> [Problem]: Repeat the listing below exactly.

Data provided START

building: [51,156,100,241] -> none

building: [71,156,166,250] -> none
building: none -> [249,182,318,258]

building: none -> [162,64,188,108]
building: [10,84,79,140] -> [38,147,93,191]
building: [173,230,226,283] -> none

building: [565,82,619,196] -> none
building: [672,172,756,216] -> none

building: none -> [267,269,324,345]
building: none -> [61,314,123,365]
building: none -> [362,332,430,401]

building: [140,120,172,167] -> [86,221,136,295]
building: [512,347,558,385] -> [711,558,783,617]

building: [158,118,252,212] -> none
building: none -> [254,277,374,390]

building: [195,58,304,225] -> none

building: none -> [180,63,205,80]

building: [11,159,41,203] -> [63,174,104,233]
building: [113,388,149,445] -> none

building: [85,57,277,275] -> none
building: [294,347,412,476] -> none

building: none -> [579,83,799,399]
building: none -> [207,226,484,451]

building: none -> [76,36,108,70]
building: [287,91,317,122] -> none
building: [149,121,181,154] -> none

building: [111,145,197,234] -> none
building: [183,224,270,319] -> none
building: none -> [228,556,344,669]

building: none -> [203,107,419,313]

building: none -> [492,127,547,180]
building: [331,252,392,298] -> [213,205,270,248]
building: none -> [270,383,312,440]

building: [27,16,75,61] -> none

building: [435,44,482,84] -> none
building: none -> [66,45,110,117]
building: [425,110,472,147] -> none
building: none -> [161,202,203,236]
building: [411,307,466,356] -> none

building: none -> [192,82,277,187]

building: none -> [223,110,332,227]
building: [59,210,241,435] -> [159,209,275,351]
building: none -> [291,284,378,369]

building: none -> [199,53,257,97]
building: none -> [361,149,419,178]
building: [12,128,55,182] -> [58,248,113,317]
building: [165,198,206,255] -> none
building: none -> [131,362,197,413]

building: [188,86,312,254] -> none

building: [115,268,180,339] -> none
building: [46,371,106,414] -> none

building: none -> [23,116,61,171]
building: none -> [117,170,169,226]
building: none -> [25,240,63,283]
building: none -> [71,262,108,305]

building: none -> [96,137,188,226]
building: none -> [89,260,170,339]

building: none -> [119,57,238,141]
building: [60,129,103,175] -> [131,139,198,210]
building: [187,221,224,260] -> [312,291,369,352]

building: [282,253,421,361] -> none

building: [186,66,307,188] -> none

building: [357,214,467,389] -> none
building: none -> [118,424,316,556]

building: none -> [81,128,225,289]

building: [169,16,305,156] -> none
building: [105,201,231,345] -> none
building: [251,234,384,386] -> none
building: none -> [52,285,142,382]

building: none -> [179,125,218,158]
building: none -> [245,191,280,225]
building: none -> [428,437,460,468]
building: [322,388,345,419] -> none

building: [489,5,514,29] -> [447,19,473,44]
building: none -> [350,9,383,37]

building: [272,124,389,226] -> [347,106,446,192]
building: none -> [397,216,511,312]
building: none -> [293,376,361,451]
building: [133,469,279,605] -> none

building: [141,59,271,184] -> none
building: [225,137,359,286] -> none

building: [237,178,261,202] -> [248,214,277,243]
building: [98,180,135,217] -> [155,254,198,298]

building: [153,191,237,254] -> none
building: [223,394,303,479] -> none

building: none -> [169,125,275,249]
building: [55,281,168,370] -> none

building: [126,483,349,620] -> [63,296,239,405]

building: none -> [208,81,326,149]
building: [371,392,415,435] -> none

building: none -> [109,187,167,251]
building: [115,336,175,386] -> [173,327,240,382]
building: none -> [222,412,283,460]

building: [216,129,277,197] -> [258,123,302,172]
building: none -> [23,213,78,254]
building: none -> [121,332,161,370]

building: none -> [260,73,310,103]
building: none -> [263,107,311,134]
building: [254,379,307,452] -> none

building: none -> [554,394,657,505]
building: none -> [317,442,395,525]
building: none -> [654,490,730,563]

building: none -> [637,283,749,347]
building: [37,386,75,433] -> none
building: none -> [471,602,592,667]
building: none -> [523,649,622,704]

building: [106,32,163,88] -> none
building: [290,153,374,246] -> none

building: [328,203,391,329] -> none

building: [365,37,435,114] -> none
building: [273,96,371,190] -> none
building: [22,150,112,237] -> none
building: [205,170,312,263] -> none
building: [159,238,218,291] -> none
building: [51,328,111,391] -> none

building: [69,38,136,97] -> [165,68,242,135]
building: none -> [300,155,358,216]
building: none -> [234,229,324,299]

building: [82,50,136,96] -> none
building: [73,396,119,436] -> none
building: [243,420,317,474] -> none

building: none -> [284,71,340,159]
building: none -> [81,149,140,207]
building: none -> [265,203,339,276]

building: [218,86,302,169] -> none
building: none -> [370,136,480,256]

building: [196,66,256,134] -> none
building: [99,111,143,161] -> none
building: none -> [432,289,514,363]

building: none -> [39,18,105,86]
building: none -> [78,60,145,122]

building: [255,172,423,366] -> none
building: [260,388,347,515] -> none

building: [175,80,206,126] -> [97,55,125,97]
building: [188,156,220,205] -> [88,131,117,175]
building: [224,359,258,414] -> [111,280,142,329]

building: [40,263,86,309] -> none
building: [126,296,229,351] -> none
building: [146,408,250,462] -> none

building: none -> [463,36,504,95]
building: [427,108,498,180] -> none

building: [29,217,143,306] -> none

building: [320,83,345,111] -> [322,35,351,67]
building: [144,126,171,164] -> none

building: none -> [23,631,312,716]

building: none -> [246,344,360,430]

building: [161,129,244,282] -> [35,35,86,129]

Data provided END

> [Exercise response]:
building: [51,156,100,241] -> none

building: [71,156,166,250] -> none
building: none -> [249,182,318,258]

building: none -> [162,64,188,108]
building: [10,84,79,140] -> [38,147,93,191]
building: [173,230,226,283] -> none

building: [565,82,619,196] -> none
building: [672,172,756,216] -> none

building: none -> [267,269,324,345]
building: none -> [61,314,123,365]
building: none -> [362,332,430,401]

building: [140,120,172,167] -> [86,221,136,295]
building: [512,347,558,385] -> [711,558,783,617]

building: [158,118,252,212] -> none
building: none -> [254,277,374,390]

building: [195,58,304,225] -> none

building: none -> [180,63,205,80]

building: [11,159,41,203] -> [63,174,104,233]
building: [113,388,149,445] -> none

building: [85,57,277,275] -> none
building: [294,347,412,476] -> none

building: none -> [579,83,799,399]
building: none -> [207,226,484,451]

building: none -> [76,36,108,70]
building: [287,91,317,122] -> none
building: [149,121,181,154] -> none

building: [111,145,197,234] -> none
building: [183,224,270,319] -> none
building: none -> [228,556,344,669]

building: none -> [203,107,419,313]

building: none -> [492,127,547,180]
building: [331,252,392,298] -> [213,205,270,248]
building: none -> [270,383,312,440]

building: [27,16,75,61] -> none

building: [435,44,482,84] -> none
building: none -> [66,45,110,117]
building: [425,110,472,147] -> none
building: none -> [161,202,203,236]
building: [411,307,466,356] -> none

building: none -> [192,82,277,187]

building: none -> [223,110,332,227]
building: [59,210,241,435] -> [159,209,275,351]
building: none -> [291,284,378,369]

building: none -> [199,53,257,97]
building: none -> [361,149,419,178]
building: [12,128,55,182] -> [58,248,113,317]
building: [165,198,206,255] -> none
building: none -> [131,362,197,413]

building: [188,86,312,254] -> none

building: [115,268,180,339] -> none
building: [46,371,106,414] -> none

building: none -> [23,116,61,171]
building: none -> [117,170,169,226]
building: none -> [25,240,63,283]
building: none -> [71,262,108,305]

building: none -> [96,137,188,226]
building: none -> [89,260,170,339]

building: none -> [119,57,238,141]
building: [60,129,103,175] -> [131,139,198,210]
building: [187,221,224,260] -> [312,291,369,352]

building: [282,253,421,361] -> none

building: [186,66,307,188] -> none

building: [357,214,467,389] -> none
building: none -> [118,424,316,556]

building: none -> [81,128,225,289]

building: [169,16,305,156] -> none
building: [105,201,231,345] -> none
building: [251,234,384,386] -> none
building: none -> [52,285,142,382]

building: none -> [179,125,218,158]
building: none -> [245,191,280,225]
building: none -> [428,437,460,468]
building: [322,388,345,419] -> none

building: [489,5,514,29] -> [447,19,473,44]
building: none -> [350,9,383,37]

building: [272,124,389,226] -> [347,106,446,192]
building: none -> [397,216,511,312]
building: none -> [293,376,361,451]
building: [133,469,279,605] -> none

building: [141,59,271,184] -> none
building: [225,137,359,286] -> none

building: [237,178,261,202] -> [248,214,277,243]
building: [98,180,135,217] -> [155,254,198,298]

building: [153,191,237,254] -> none
building: [223,394,303,479] -> none

building: none -> [169,125,275,249]
building: [55,281,168,370] -> none

building: [126,483,349,620] -> [63,296,239,405]

building: none -> [208,81,326,149]
building: [371,392,415,435] -> none

building: none -> [109,187,167,251]
building: [115,336,175,386] -> [173,327,240,382]
building: none -> [222,412,283,460]

building: [216,129,277,197] -> [258,123,302,172]
building: none -> [23,213,78,254]
building: none -> [121,332,161,370]

building: none -> [260,73,310,103]
building: none -> [263,107,311,134]
building: [254,379,307,452] -> none

building: none -> [554,394,657,505]
building: none -> [317,442,395,525]
building: none -> [654,490,730,563]

building: none -> [637,283,749,347]
building: [37,386,75,433] -> none
building: none -> [471,602,592,667]
building: none -> [523,649,622,704]

building: [106,32,163,88] -> none
building: [290,153,374,246] -> none

building: [328,203,391,329] -> none

building: [365,37,435,114] -> none
building: [273,96,371,190] -> none
building: [22,150,112,237] -> none
building: [205,170,312,263] -> none
building: [159,238,218,291] -> none
building: [51,328,111,391] -> none

building: [69,38,136,97] -> [165,68,242,135]
building: none -> [300,155,358,216]
building: none -> [234,229,324,299]

building: [82,50,136,96] -> none
building: [73,396,119,436] -> none
building: [243,420,317,474] -> none

building: none -> [284,71,340,159]
building: none -> [81,149,140,207]
building: none -> [265,203,339,276]

building: [218,86,302,169] -> none
building: none -> [370,136,480,256]

building: [196,66,256,134] -> none
building: [99,111,143,161] -> none
building: none -> [432,289,514,363]

building: none -> [39,18,105,86]
building: none -> [78,60,145,122]

building: [255,172,423,366] -> none
building: [260,388,347,515] -> none

building: [175,80,206,126] -> [97,55,125,97]
building: [188,156,220,205] -> [88,131,117,175]
building: [224,359,258,414] -> [111,280,142,329]

building: [40,263,86,309] -> none
building: [126,296,229,351] -> none
building: [146,408,250,462] -> none

building: none -> [463,36,504,95]
building: [427,108,498,180] -> none

building: [29,217,143,306] -> none

building: [320,83,345,111] -> [322,35,351,67]
building: [144,126,171,164] -> none

building: none -> [23,631,312,716]

building: none -> [246,344,360,430]

building: [161,129,244,282] -> [35,35,86,129]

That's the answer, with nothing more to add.